** Data shown follows **

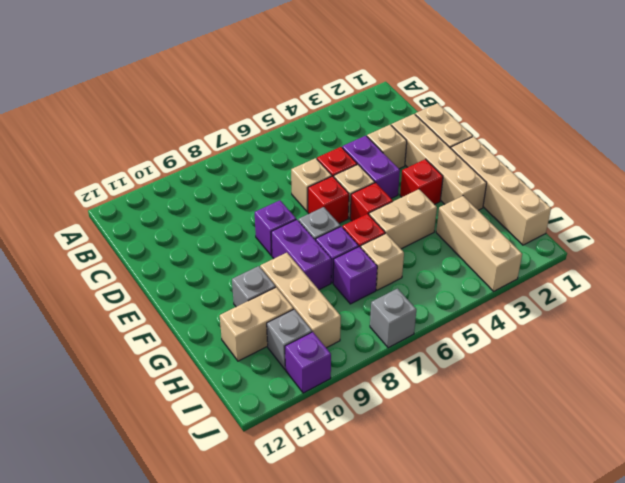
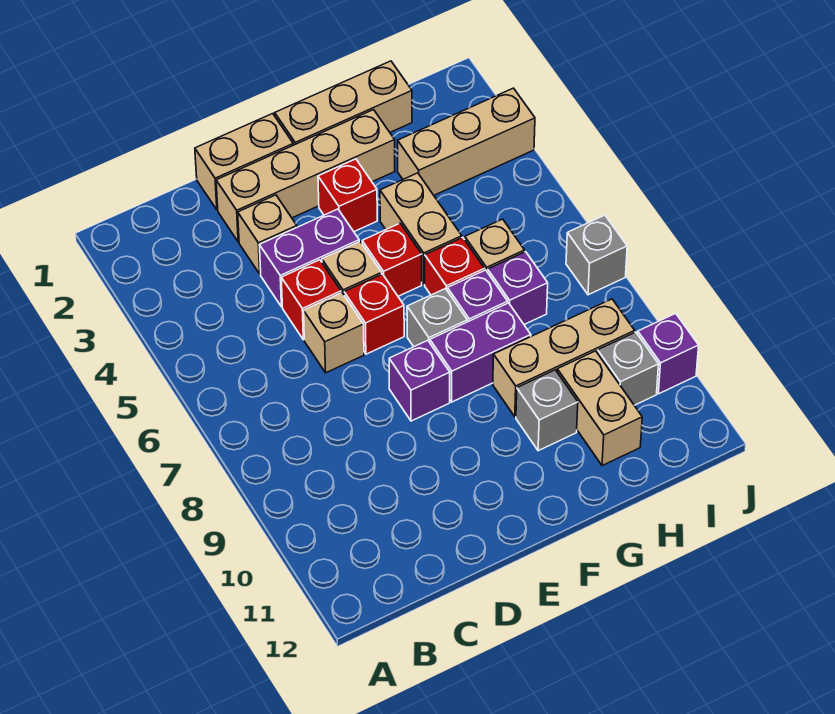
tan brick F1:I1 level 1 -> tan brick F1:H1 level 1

** End of Data shown **
** Data shown follows **

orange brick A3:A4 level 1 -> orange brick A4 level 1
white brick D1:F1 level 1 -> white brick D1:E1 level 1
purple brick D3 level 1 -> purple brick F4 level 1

** End of Data shown **

▸ **Problem statement**
Going down the listing above, begin printing at the line with "orange brick A3:A4" and finish with the line with "purple brick D3", exactly as they appear.

▸ **Written solution**
orange brick A3:A4 level 1 -> orange brick A4 level 1
white brick D1:F1 level 1 -> white brick D1:E1 level 1
purple brick D3 level 1 -> purple brick F4 level 1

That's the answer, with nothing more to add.